Problem details
Copy the data that follows, character for character, minus the pictures.

Collected material
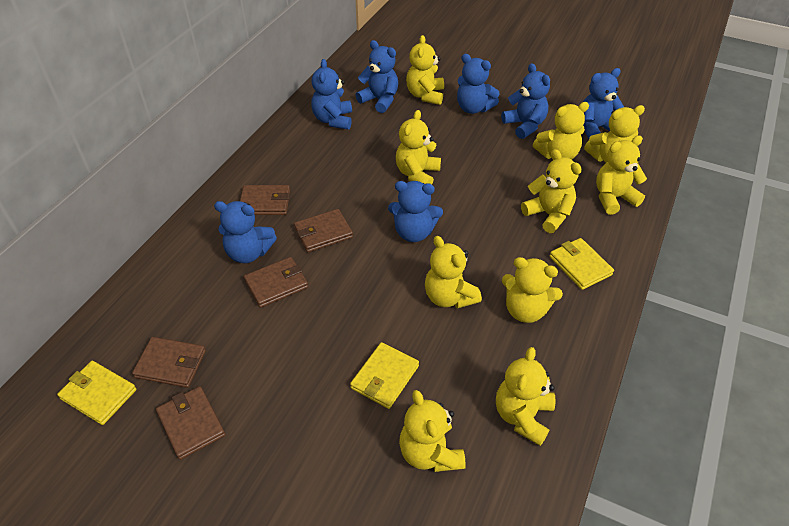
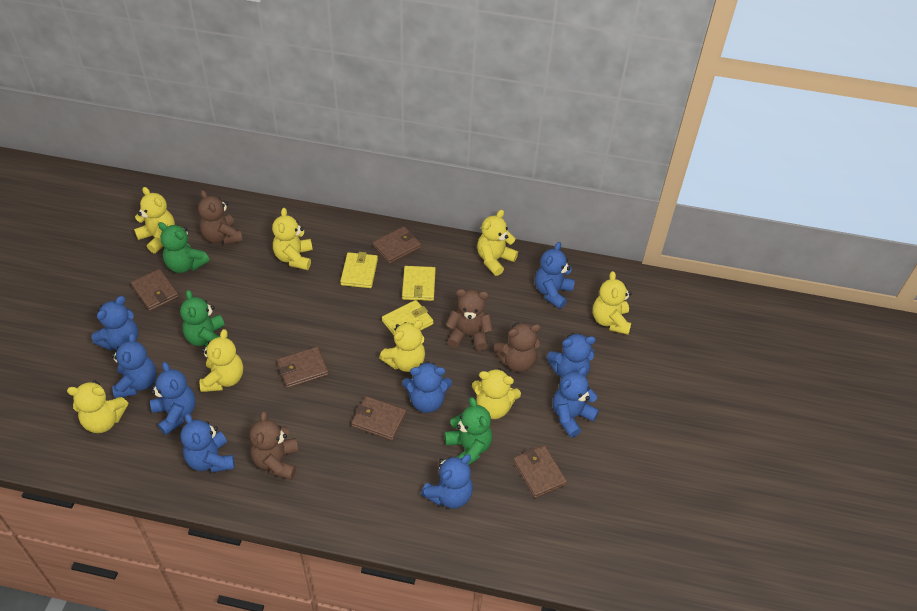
blue teddy bear: 7 -> 9
brown teddy bear: 0 -> 4
green teddy bear: 0 -> 3
yellow teddy bear: 10 -> 8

Response for this exercise
blue teddy bear: 7 -> 9
brown teddy bear: 0 -> 4
green teddy bear: 0 -> 3
yellow teddy bear: 10 -> 8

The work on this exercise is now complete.